--- Extracted material ---

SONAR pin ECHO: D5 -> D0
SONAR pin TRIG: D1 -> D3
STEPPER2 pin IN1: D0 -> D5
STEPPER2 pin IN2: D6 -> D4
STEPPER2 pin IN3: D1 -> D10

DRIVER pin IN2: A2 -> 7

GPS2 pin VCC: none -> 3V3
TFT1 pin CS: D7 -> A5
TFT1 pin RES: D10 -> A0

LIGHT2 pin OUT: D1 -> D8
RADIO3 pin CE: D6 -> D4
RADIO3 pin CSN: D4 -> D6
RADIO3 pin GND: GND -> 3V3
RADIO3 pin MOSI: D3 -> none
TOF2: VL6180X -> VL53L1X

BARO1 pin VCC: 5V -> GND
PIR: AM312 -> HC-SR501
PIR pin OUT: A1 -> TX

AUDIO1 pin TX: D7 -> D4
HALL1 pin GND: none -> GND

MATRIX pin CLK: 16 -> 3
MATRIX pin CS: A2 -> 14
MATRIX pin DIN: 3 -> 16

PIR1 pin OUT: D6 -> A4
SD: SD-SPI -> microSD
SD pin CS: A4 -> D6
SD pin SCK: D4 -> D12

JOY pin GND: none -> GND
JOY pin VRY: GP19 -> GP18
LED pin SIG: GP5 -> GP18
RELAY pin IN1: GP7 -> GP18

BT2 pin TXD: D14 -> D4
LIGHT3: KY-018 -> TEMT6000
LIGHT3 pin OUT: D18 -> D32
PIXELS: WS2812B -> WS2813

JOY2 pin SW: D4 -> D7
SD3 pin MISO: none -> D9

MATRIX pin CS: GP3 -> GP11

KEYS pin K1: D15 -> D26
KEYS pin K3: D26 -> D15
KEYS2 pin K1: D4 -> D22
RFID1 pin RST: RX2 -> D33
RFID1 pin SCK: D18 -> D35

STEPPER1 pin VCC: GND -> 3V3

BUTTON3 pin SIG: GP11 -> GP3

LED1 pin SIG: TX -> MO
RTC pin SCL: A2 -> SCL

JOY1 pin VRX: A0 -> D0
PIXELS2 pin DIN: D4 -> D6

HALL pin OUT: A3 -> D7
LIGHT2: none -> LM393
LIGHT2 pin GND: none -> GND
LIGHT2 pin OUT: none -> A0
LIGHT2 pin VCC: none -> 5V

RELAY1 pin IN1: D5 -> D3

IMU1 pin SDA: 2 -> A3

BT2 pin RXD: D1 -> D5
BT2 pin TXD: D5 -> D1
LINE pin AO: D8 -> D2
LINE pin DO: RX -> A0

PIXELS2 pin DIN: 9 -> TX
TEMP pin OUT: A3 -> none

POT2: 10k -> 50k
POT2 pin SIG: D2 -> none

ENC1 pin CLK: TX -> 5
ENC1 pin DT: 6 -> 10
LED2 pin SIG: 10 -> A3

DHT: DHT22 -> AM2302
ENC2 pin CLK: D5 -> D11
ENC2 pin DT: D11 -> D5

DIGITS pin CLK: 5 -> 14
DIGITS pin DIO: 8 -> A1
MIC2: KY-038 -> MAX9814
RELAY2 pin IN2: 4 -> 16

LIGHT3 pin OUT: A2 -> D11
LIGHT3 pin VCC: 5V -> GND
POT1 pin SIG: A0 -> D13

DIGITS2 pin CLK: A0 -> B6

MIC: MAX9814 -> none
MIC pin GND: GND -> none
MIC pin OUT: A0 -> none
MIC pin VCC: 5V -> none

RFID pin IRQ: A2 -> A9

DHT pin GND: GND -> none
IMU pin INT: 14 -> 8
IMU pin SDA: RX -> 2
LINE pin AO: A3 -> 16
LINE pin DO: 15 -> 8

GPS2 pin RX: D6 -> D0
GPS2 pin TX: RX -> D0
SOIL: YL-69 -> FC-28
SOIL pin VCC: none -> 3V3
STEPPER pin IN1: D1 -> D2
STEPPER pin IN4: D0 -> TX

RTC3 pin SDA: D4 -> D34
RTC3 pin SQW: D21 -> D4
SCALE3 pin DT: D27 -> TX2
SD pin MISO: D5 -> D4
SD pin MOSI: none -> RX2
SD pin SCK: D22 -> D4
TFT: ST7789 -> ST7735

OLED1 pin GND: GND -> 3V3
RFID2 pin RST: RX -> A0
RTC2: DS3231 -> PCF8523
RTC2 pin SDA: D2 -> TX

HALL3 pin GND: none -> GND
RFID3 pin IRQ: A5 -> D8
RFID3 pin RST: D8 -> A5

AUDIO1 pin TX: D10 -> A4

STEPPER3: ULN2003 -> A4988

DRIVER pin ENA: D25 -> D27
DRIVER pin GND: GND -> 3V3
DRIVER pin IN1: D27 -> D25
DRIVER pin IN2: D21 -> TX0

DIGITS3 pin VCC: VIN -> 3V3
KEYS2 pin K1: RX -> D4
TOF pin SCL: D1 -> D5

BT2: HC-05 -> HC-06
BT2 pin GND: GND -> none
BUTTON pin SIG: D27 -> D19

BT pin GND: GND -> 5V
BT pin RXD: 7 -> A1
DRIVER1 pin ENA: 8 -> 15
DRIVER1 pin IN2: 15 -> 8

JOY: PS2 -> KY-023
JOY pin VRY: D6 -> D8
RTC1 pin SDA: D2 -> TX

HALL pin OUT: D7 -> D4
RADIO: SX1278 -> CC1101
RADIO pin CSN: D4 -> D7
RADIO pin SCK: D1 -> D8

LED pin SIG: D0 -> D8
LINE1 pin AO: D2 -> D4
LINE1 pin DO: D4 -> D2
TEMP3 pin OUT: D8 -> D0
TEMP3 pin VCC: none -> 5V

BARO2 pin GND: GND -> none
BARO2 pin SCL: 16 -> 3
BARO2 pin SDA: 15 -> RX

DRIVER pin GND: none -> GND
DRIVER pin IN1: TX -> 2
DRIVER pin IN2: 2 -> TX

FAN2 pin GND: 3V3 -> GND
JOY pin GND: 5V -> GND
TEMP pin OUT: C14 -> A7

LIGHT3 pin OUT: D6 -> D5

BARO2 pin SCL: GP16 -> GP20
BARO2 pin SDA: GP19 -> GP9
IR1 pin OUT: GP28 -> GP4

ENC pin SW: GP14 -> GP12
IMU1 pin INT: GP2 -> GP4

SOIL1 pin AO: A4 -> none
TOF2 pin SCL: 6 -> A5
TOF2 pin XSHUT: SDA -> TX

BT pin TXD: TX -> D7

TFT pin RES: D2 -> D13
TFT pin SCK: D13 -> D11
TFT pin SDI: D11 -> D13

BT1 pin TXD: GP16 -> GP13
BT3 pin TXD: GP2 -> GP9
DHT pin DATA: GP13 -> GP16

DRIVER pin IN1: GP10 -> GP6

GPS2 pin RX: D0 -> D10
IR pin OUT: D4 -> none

---

- [About this exercise]:
The answer must consist of every entry, set down exactly as given.

- [Answer area]:
SONAR pin ECHO: D5 -> D0
SONAR pin TRIG: D1 -> D3
STEPPER2 pin IN1: D0 -> D5
STEPPER2 pin IN2: D6 -> D4
STEPPER2 pin IN3: D1 -> D10

DRIVER pin IN2: A2 -> 7

GPS2 pin VCC: none -> 3V3
TFT1 pin CS: D7 -> A5
TFT1 pin RES: D10 -> A0

LIGHT2 pin OUT: D1 -> D8
RADIO3 pin CE: D6 -> D4
RADIO3 pin CSN: D4 -> D6
RADIO3 pin GND: GND -> 3V3
RADIO3 pin MOSI: D3 -> none
TOF2: VL6180X -> VL53L1X

BARO1 pin VCC: 5V -> GND
PIR: AM312 -> HC-SR501
PIR pin OUT: A1 -> TX

AUDIO1 pin TX: D7 -> D4
HALL1 pin GND: none -> GND

MATRIX pin CLK: 16 -> 3
MATRIX pin CS: A2 -> 14
MATRIX pin DIN: 3 -> 16

PIR1 pin OUT: D6 -> A4
SD: SD-SPI -> microSD
SD pin CS: A4 -> D6
SD pin SCK: D4 -> D12

JOY pin GND: none -> GND
JOY pin VRY: GP19 -> GP18
LED pin SIG: GP5 -> GP18
RELAY pin IN1: GP7 -> GP18

BT2 pin TXD: D14 -> D4
LIGHT3: KY-018 -> TEMT6000
LIGHT3 pin OUT: D18 -> D32
PIXELS: WS2812B -> WS2813

JOY2 pin SW: D4 -> D7
SD3 pin MISO: none -> D9

MATRIX pin CS: GP3 -> GP11

KEYS pin K1: D15 -> D26
KEYS pin K3: D26 -> D15
KEYS2 pin K1: D4 -> D22
RFID1 pin RST: RX2 -> D33
RFID1 pin SCK: D18 -> D35

STEPPER1 pin VCC: GND -> 3V3

BUTTON3 pin SIG: GP11 -> GP3

LED1 pin SIG: TX -> MO
RTC pin SCL: A2 -> SCL

JOY1 pin VRX: A0 -> D0
PIXELS2 pin DIN: D4 -> D6

HALL pin OUT: A3 -> D7
LIGHT2: none -> LM393
LIGHT2 pin GND: none -> GND
LIGHT2 pin OUT: none -> A0
LIGHT2 pin VCC: none -> 5V

RELAY1 pin IN1: D5 -> D3

IMU1 pin SDA: 2 -> A3

BT2 pin RXD: D1 -> D5
BT2 pin TXD: D5 -> D1
LINE pin AO: D8 -> D2
LINE pin DO: RX -> A0

PIXELS2 pin DIN: 9 -> TX
TEMP pin OUT: A3 -> none

POT2: 10k -> 50k
POT2 pin SIG: D2 -> none

ENC1 pin CLK: TX -> 5
ENC1 pin DT: 6 -> 10
LED2 pin SIG: 10 -> A3

DHT: DHT22 -> AM2302
ENC2 pin CLK: D5 -> D11
ENC2 pin DT: D11 -> D5

DIGITS pin CLK: 5 -> 14
DIGITS pin DIO: 8 -> A1
MIC2: KY-038 -> MAX9814
RELAY2 pin IN2: 4 -> 16

LIGHT3 pin OUT: A2 -> D11
LIGHT3 pin VCC: 5V -> GND
POT1 pin SIG: A0 -> D13

DIGITS2 pin CLK: A0 -> B6

MIC: MAX9814 -> none
MIC pin GND: GND -> none
MIC pin OUT: A0 -> none
MIC pin VCC: 5V -> none

RFID pin IRQ: A2 -> A9

DHT pin GND: GND -> none
IMU pin INT: 14 -> 8
IMU pin SDA: RX -> 2
LINE pin AO: A3 -> 16
LINE pin DO: 15 -> 8

GPS2 pin RX: D6 -> D0
GPS2 pin TX: RX -> D0
SOIL: YL-69 -> FC-28
SOIL pin VCC: none -> 3V3
STEPPER pin IN1: D1 -> D2
STEPPER pin IN4: D0 -> TX

RTC3 pin SDA: D4 -> D34
RTC3 pin SQW: D21 -> D4
SCALE3 pin DT: D27 -> TX2
SD pin MISO: D5 -> D4
SD pin MOSI: none -> RX2
SD pin SCK: D22 -> D4
TFT: ST7789 -> ST7735

OLED1 pin GND: GND -> 3V3
RFID2 pin RST: RX -> A0
RTC2: DS3231 -> PCF8523
RTC2 pin SDA: D2 -> TX

HALL3 pin GND: none -> GND
RFID3 pin IRQ: A5 -> D8
RFID3 pin RST: D8 -> A5

AUDIO1 pin TX: D10 -> A4

STEPPER3: ULN2003 -> A4988

DRIVER pin ENA: D25 -> D27
DRIVER pin GND: GND -> 3V3
DRIVER pin IN1: D27 -> D25
DRIVER pin IN2: D21 -> TX0

DIGITS3 pin VCC: VIN -> 3V3
KEYS2 pin K1: RX -> D4
TOF pin SCL: D1 -> D5

BT2: HC-05 -> HC-06
BT2 pin GND: GND -> none
BUTTON pin SIG: D27 -> D19

BT pin GND: GND -> 5V
BT pin RXD: 7 -> A1
DRIVER1 pin ENA: 8 -> 15
DRIVER1 pin IN2: 15 -> 8

JOY: PS2 -> KY-023
JOY pin VRY: D6 -> D8
RTC1 pin SDA: D2 -> TX

HALL pin OUT: D7 -> D4
RADIO: SX1278 -> CC1101
RADIO pin CSN: D4 -> D7
RADIO pin SCK: D1 -> D8

LED pin SIG: D0 -> D8
LINE1 pin AO: D2 -> D4
LINE1 pin DO: D4 -> D2
TEMP3 pin OUT: D8 -> D0
TEMP3 pin VCC: none -> 5V

BARO2 pin GND: GND -> none
BARO2 pin SCL: 16 -> 3
BARO2 pin SDA: 15 -> RX

DRIVER pin GND: none -> GND
DRIVER pin IN1: TX -> 2
DRIVER pin IN2: 2 -> TX

FAN2 pin GND: 3V3 -> GND
JOY pin GND: 5V -> GND
TEMP pin OUT: C14 -> A7

LIGHT3 pin OUT: D6 -> D5

BARO2 pin SCL: GP16 -> GP20
BARO2 pin SDA: GP19 -> GP9
IR1 pin OUT: GP28 -> GP4

ENC pin SW: GP14 -> GP12
IMU1 pin INT: GP2 -> GP4

SOIL1 pin AO: A4 -> none
TOF2 pin SCL: 6 -> A5
TOF2 pin XSHUT: SDA -> TX

BT pin TXD: TX -> D7

TFT pin RES: D2 -> D13
TFT pin SCK: D13 -> D11
TFT pin SDI: D11 -> D13

BT1 pin TXD: GP16 -> GP13
BT3 pin TXD: GP2 -> GP9
DHT pin DATA: GP13 -> GP16

DRIVER pin IN1: GP10 -> GP6

GPS2 pin RX: D0 -> D10
IR pin OUT: D4 -> none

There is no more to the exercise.